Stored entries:
= = = = = = =

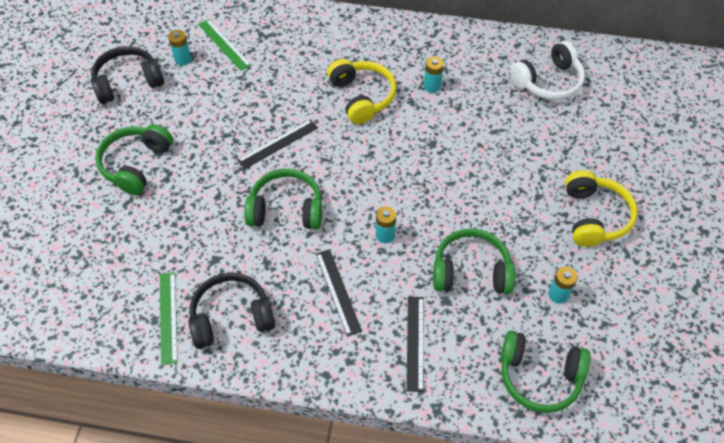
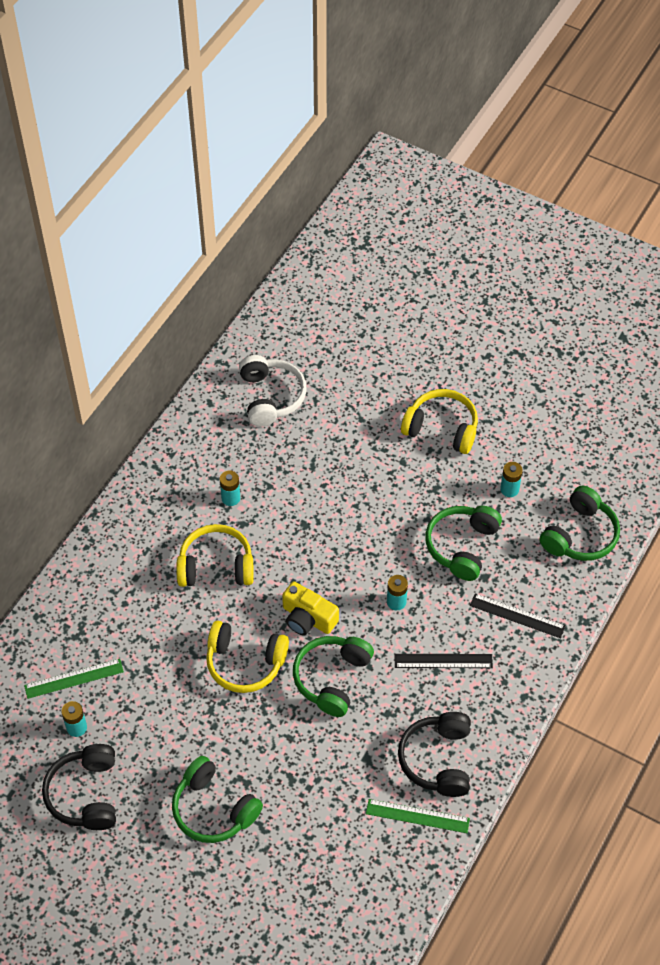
camera: 70 degrees left, 0 degrees up
(278, 144) = (245, 663): black ruler -> yellow headphones
(339, 174) = (308, 618): none -> yellow camera

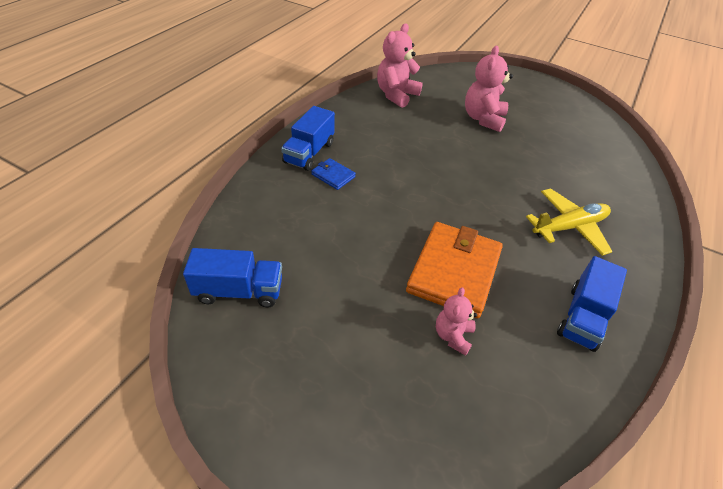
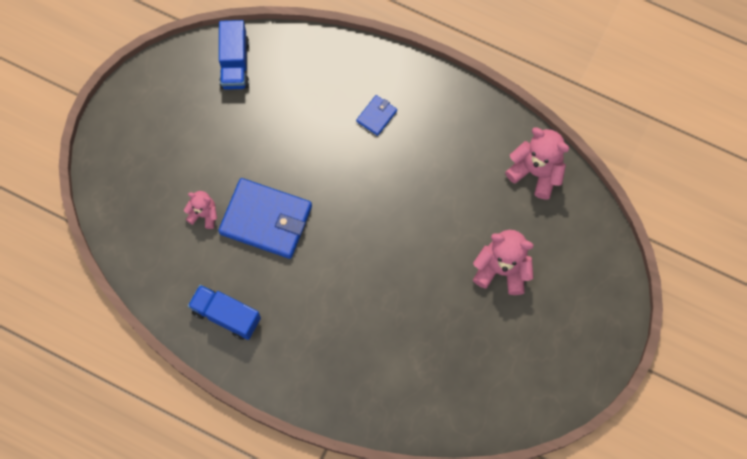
camera: 90 degrees right, 25 degrees up
(309, 153) = (409, 90): blue truck -> none
(454, 271) = (266, 220): orange wallet -> blue wallet
(569, 227) = (328, 329): yellow plane -> none

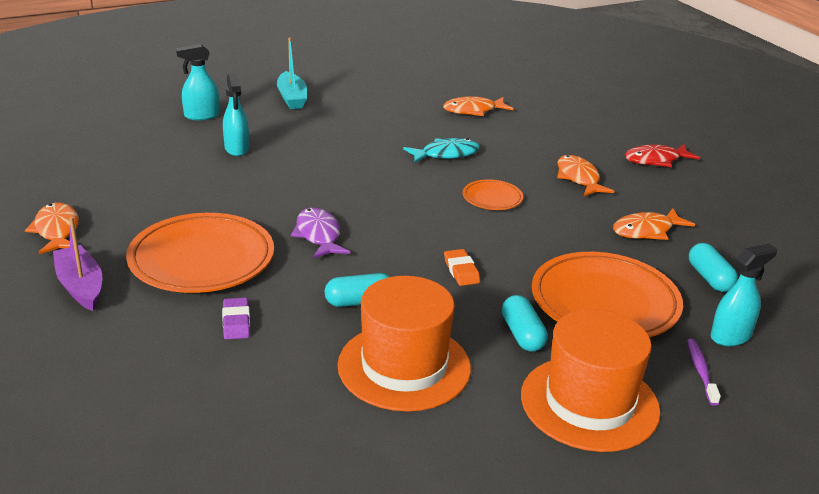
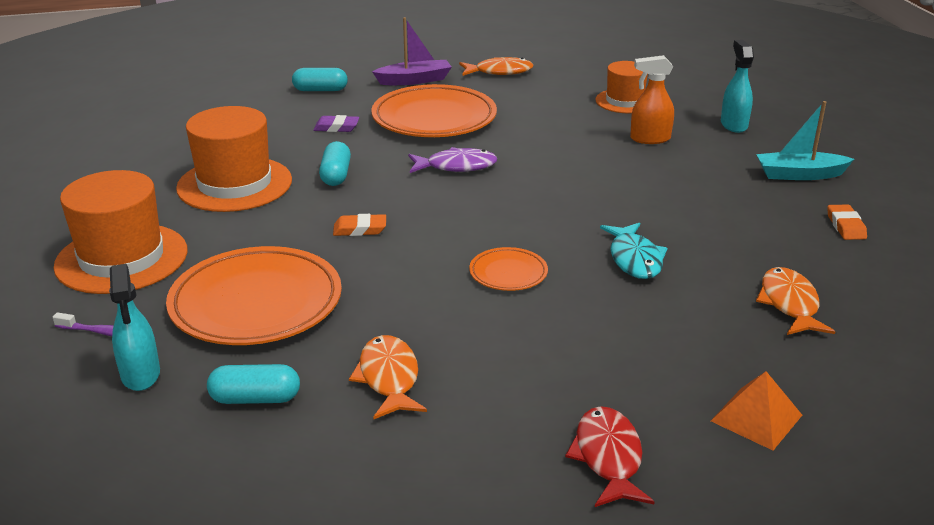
camera: 105 degrees right, 0 degrees up
(149, 160) = (624, 101): none -> orange hat
(236, 149) = (649, 139): turquoise spray bottle -> orange spray bottle
(366, 90) = (845, 226): none -> orange eraser
(522, 335) = (237, 244): turquoise capsule -> turquoise capsule (320, 90)
(578, 178) = (552, 355): orange fish -> none
(590, 124) = (756, 418): none -> orange pyramid

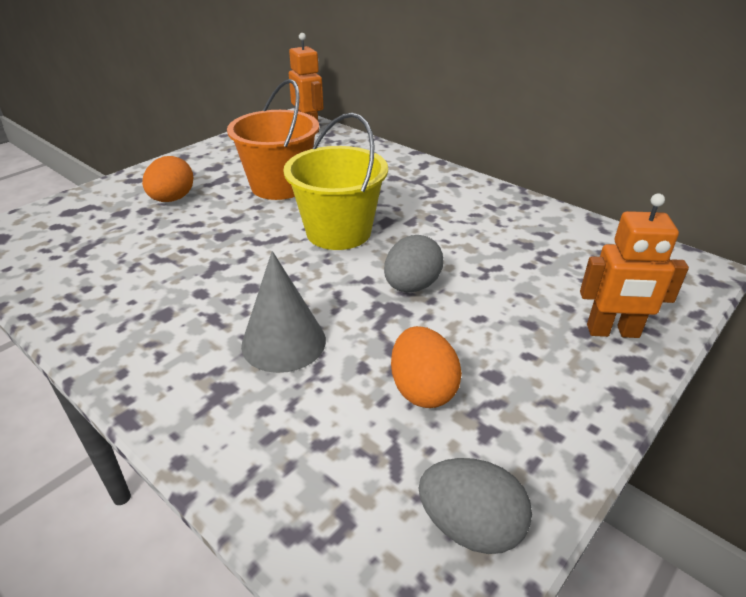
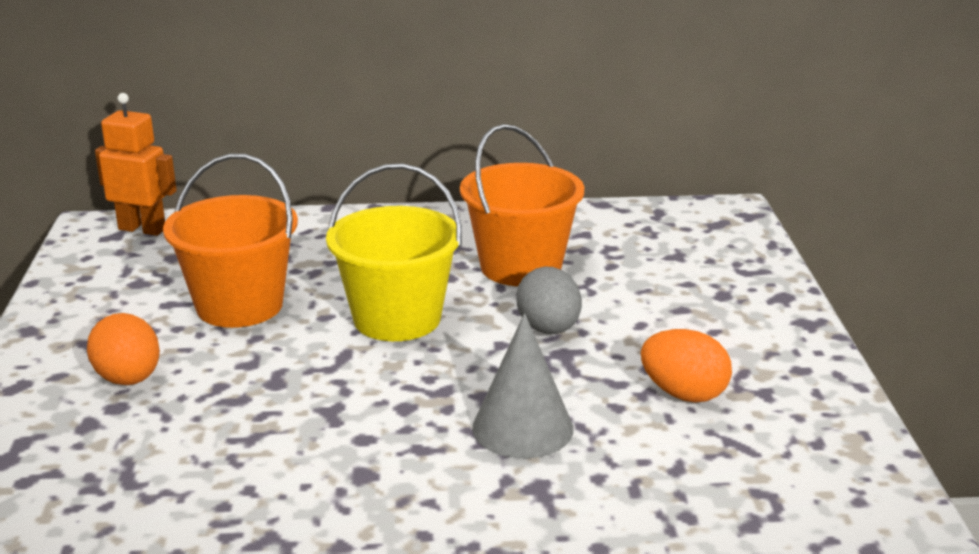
camera: 45 degrees left, 10 degrees down
(464, 236) = (521, 267): none -> orange bucket
(470, 526) = (837, 447): grey egg -> none
(613, 332) = (742, 284): orange robot -> none

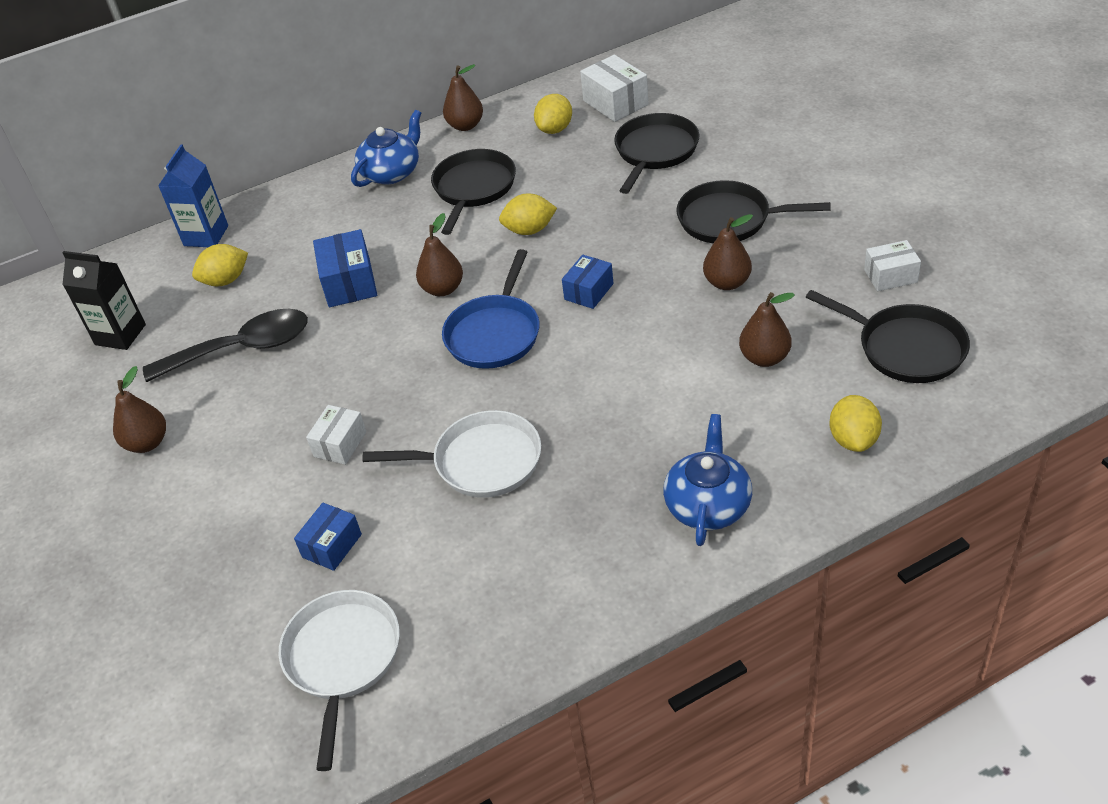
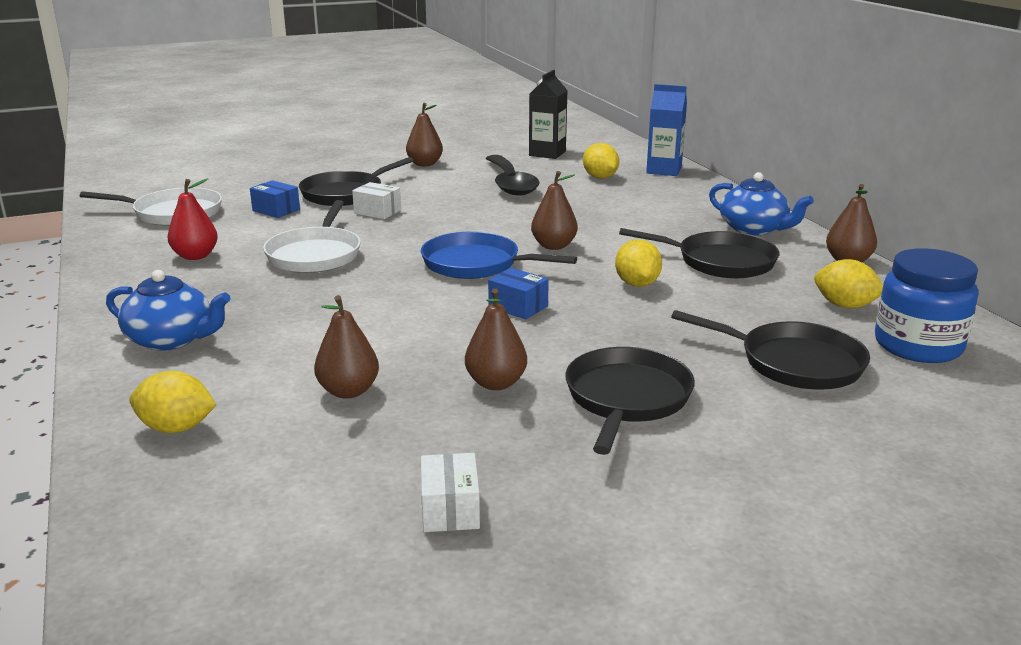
camera: 90 degrees right, 20 degrees down
(349, 283) = (579, 214): blue box -> none
(495, 570) = (195, 256): none -> red pear
(615, 103) = (918, 346): white box -> blue jar
(905, 348) = (294, 493): black pan -> black pan (346, 193)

= = = = = = =

■ WHAT THE EXERCISE ASKS ■
Give exactly the lines above that run from the line with "(578, 178) = (552, 355): orange fish -> none" to the line with "camera: 90 degrees right, 20 degrees down", both included, leaving every picture out.

■ RESPONSE ■
(578, 178) = (552, 355): orange fish -> none
(590, 124) = (756, 418): none -> orange pyramid

camera: 45 degrees left, 10 degrees down
(464, 236) = (521, 267): none -> orange bucket
(470, 526) = (837, 447): grey egg -> none
(613, 332) = (742, 284): orange robot -> none

camera: 90 degrees right, 20 degrees down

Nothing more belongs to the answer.